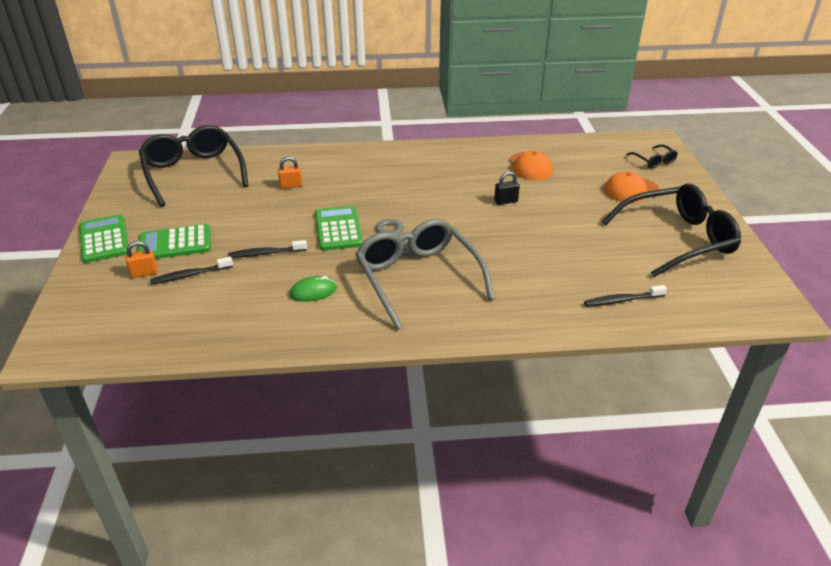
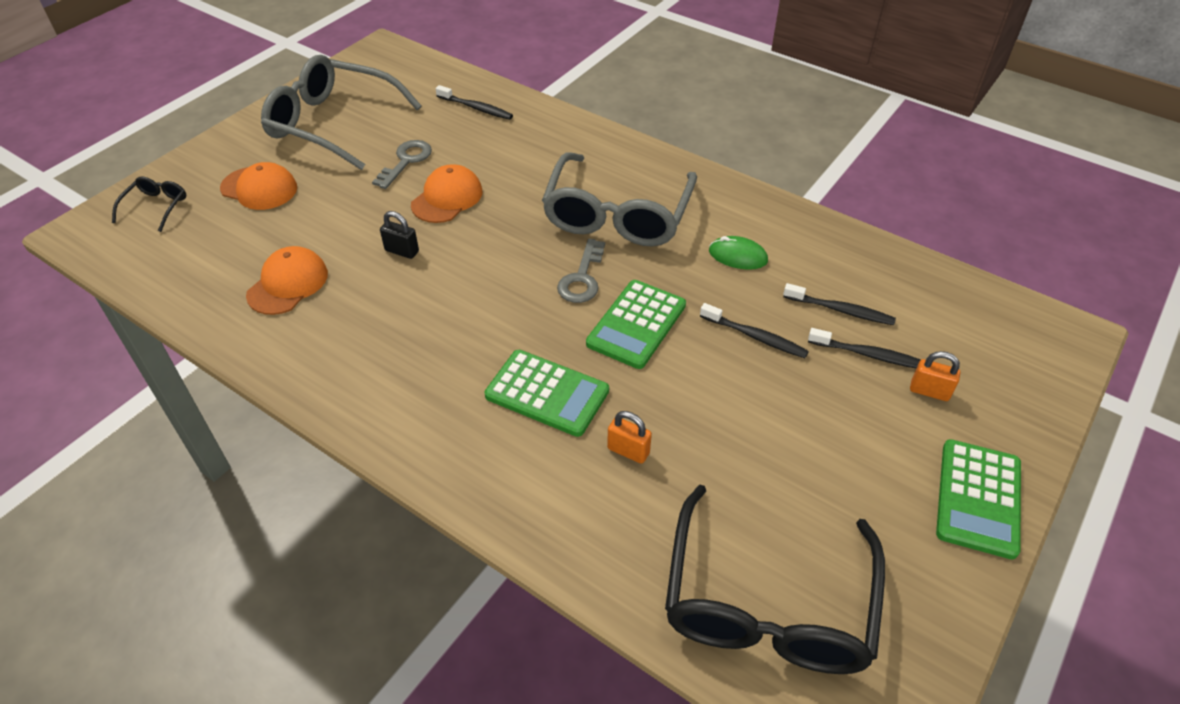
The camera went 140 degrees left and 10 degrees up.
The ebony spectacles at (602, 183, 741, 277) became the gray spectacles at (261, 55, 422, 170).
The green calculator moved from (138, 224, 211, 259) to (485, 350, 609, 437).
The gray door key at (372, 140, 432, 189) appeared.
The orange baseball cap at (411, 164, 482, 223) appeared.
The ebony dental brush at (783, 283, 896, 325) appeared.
-- -- --
## Exercise
Reproduce each line in the listing above that mentions the string "gray".

## Written solution
The ebony spectacles at (602, 183, 741, 277) became the gray spectacles at (261, 55, 422, 170).
The gray door key at (372, 140, 432, 189) appeared.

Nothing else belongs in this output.